TASK DIRECTIONS – Count the lines in the items below that contain the string "kern", and reply with only that number.

AVAILABLE RECORDS –
------------------------------------

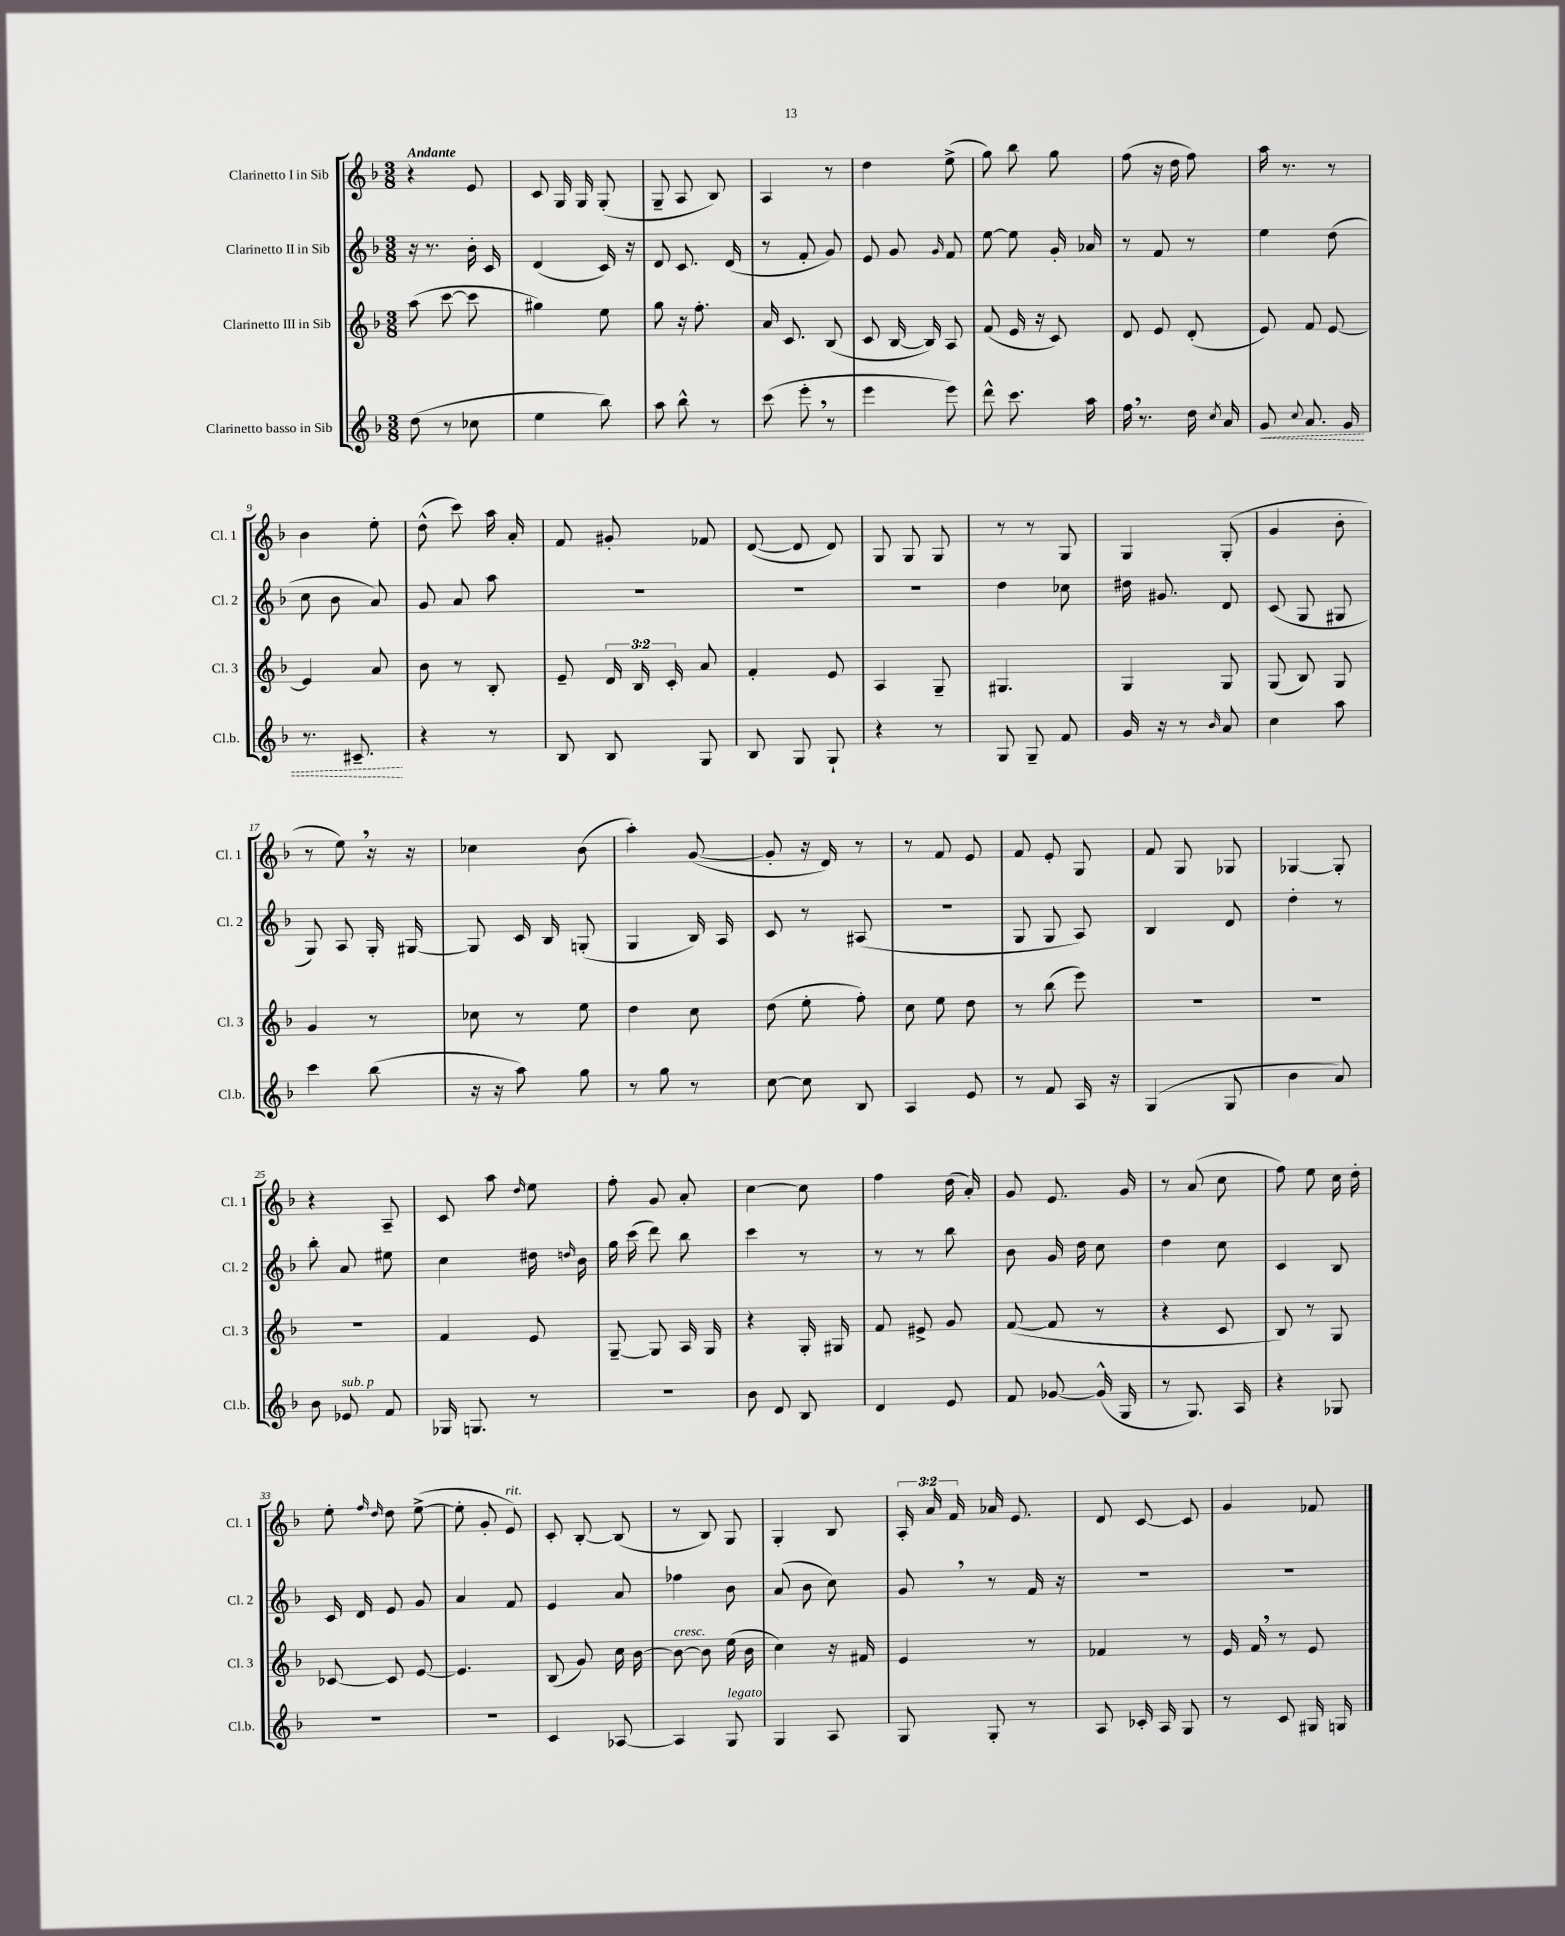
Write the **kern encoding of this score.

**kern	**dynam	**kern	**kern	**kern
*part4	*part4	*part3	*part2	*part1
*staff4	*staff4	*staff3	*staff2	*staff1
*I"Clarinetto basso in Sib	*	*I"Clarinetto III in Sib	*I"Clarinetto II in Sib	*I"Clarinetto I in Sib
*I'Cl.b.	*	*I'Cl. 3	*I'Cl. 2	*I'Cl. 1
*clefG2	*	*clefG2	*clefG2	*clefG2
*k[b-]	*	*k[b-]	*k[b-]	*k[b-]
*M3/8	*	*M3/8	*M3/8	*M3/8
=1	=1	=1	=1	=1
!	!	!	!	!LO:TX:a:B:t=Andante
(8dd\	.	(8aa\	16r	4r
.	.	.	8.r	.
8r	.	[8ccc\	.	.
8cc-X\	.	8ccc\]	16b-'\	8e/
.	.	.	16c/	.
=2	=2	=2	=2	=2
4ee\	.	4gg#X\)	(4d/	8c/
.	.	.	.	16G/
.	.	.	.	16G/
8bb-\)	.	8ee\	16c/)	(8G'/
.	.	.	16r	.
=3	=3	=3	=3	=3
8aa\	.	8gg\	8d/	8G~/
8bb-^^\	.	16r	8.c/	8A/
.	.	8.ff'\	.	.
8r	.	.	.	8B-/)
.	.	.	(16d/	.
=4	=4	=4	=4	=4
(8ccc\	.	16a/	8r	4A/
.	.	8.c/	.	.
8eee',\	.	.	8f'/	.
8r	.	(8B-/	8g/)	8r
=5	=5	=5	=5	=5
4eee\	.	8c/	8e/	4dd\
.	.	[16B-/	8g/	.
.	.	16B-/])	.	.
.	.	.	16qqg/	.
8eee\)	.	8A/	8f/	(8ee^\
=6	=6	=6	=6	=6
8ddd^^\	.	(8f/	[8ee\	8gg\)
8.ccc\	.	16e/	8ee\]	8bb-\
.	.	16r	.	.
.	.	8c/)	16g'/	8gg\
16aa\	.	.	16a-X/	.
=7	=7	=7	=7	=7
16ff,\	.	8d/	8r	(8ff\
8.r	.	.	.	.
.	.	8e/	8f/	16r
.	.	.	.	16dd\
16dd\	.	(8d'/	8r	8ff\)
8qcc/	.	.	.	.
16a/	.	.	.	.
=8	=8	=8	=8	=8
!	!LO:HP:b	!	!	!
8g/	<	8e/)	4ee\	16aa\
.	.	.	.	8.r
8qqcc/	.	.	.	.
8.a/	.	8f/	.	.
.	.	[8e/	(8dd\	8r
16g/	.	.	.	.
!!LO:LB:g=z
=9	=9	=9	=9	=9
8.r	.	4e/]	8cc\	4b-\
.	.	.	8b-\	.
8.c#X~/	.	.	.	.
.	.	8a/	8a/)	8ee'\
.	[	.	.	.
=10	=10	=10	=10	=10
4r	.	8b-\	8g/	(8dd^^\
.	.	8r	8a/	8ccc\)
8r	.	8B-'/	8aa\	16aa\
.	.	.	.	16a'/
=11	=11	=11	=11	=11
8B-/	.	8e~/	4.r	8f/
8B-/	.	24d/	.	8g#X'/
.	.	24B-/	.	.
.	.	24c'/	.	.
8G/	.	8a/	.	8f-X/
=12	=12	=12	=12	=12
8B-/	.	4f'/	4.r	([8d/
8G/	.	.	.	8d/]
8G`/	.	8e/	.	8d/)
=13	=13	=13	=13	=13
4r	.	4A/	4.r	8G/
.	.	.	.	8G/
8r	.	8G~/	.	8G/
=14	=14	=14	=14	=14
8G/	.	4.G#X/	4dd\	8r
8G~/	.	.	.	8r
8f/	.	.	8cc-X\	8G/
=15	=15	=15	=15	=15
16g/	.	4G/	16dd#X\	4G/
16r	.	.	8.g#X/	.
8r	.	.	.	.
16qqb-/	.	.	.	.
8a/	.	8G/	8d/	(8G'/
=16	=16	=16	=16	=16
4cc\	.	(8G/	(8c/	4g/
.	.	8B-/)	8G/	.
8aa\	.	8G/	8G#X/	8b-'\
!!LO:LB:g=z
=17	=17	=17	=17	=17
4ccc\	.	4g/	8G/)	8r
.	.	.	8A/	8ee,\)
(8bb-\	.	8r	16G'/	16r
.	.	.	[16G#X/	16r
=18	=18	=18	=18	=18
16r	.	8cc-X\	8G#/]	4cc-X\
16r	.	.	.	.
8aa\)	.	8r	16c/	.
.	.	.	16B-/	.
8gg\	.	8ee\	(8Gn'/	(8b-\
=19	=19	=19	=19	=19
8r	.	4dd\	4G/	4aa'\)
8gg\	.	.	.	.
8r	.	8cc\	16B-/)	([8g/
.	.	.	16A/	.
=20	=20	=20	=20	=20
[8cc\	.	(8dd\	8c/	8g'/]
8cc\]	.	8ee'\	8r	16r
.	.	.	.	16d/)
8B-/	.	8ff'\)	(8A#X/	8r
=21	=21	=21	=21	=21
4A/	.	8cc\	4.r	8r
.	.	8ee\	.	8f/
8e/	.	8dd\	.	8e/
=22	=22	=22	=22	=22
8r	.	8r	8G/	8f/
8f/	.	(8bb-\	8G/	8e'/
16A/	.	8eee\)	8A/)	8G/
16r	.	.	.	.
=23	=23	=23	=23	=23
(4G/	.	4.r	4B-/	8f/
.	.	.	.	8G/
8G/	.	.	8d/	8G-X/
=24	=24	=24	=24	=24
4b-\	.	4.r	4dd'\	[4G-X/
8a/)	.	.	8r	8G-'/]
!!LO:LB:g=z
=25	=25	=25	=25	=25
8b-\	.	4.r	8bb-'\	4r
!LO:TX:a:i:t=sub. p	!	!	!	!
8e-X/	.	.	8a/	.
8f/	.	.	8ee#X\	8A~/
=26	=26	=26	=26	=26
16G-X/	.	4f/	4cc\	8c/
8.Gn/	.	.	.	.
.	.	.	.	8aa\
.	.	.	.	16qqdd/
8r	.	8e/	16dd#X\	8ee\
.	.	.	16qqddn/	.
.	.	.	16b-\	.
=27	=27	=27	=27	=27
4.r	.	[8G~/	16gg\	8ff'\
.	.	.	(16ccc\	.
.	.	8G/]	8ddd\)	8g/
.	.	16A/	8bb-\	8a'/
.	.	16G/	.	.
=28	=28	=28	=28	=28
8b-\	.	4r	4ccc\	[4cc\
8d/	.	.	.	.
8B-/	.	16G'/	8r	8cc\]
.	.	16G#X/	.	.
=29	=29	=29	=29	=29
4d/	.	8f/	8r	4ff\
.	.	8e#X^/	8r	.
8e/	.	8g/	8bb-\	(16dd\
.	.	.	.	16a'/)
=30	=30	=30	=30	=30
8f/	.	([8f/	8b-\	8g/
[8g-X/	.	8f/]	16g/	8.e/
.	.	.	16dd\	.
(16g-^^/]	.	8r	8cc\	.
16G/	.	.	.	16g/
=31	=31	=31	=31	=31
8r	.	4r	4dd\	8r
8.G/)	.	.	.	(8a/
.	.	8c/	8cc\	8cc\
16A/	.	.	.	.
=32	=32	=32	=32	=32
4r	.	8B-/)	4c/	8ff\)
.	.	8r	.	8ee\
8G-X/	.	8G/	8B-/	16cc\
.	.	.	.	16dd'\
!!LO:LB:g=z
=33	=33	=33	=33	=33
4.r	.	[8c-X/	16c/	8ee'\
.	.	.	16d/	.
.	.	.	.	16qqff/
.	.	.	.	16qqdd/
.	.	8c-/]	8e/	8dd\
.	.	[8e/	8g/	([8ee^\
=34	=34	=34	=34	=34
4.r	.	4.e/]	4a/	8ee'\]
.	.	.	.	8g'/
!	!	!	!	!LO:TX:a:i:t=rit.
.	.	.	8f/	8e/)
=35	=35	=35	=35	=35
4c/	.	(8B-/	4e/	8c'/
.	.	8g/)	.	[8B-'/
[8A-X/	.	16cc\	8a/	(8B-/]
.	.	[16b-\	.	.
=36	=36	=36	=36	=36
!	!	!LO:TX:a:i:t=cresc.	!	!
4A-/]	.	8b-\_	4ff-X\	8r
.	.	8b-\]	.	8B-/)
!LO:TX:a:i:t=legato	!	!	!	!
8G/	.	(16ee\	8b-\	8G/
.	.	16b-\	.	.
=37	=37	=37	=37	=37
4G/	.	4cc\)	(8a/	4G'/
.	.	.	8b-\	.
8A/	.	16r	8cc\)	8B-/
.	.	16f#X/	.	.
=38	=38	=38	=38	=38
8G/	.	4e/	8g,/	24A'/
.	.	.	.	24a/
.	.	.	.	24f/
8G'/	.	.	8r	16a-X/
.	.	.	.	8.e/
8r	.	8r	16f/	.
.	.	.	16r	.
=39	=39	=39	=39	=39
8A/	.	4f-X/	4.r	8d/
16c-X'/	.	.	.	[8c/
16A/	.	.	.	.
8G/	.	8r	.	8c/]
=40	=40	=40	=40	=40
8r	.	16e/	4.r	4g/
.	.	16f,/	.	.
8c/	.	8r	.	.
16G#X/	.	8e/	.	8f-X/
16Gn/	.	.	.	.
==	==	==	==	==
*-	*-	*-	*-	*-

------------------------------------

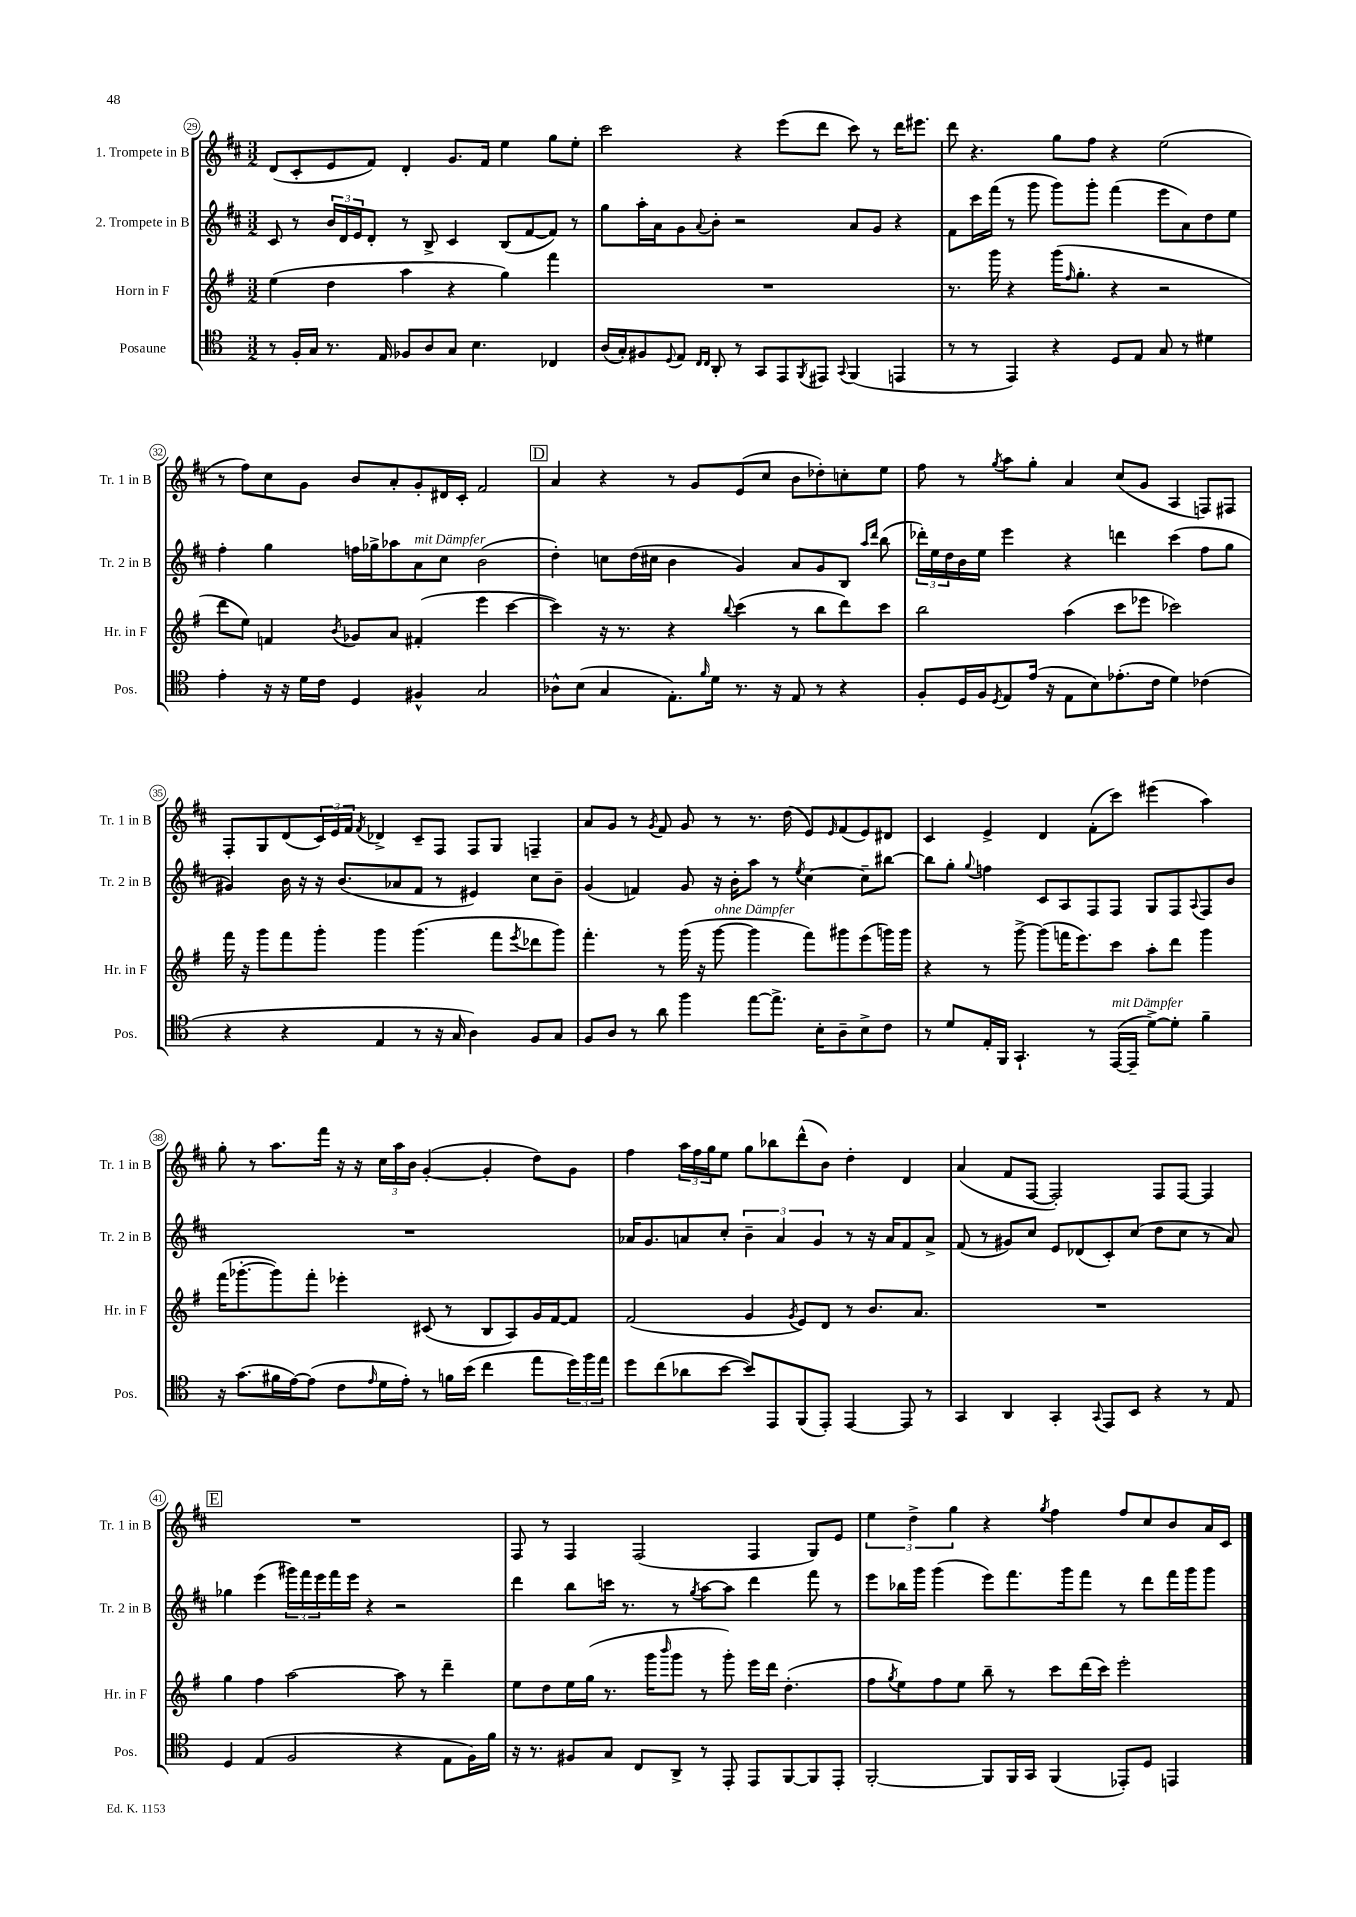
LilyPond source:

------------------------------------

RESPONSE – 2